THE TASK — Which of the lines below contain the string "gained"? Pull each one out of the data.

Start of INFORMATION PROVIDED

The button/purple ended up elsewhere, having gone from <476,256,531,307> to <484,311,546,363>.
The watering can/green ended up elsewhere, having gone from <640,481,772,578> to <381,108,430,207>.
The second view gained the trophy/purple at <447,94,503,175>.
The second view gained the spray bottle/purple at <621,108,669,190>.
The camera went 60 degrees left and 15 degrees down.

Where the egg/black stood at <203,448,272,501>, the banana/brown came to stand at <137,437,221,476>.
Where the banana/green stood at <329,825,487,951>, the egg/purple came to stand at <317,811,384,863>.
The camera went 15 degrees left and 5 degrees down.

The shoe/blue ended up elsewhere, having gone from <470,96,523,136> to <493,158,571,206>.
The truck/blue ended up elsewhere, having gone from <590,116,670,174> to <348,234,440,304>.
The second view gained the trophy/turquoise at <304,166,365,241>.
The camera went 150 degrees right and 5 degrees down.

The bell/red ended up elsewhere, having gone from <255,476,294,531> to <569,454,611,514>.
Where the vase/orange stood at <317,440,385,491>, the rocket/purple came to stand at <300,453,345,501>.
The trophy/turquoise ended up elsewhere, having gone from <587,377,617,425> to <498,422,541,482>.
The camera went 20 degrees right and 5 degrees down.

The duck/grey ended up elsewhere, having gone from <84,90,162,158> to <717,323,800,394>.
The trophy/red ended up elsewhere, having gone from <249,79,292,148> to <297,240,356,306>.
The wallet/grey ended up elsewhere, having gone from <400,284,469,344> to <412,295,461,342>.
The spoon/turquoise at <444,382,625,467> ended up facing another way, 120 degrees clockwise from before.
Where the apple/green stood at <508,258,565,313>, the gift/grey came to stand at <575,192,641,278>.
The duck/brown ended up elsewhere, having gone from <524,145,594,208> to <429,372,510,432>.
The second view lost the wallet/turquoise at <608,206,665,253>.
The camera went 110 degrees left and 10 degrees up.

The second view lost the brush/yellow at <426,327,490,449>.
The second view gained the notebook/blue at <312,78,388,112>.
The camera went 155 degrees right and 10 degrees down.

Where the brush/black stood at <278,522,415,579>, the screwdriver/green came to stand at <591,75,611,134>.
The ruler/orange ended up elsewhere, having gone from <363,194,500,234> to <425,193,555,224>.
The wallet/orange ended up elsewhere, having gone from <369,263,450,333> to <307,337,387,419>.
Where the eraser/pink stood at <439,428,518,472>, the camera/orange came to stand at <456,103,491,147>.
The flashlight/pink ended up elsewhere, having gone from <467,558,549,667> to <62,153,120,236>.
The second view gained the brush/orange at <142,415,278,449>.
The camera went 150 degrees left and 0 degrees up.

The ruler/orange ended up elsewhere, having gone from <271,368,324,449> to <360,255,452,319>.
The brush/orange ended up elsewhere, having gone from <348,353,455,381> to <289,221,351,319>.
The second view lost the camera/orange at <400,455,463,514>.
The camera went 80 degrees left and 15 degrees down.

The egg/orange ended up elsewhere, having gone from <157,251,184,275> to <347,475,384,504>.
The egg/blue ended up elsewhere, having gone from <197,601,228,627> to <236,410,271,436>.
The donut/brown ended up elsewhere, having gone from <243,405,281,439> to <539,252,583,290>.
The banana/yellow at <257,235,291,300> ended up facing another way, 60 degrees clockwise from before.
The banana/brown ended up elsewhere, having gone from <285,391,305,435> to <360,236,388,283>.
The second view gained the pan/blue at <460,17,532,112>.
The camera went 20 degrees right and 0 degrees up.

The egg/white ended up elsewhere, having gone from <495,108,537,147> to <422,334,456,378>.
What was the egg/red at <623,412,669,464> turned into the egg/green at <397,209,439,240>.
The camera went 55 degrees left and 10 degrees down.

End of INFORMATION PROVIDED

OUTPUT OF THE EXERCISE —
The second view gained the trophy/purple at <447,94,503,175>.
The second view gained the spray bottle/purple at <621,108,669,190>.
The second view gained the trophy/turquoise at <304,166,365,241>.
The second view gained the notebook/blue at <312,78,388,112>.
The second view gained the brush/orange at <142,415,278,449>.
The second view gained the pan/blue at <460,17,532,112>.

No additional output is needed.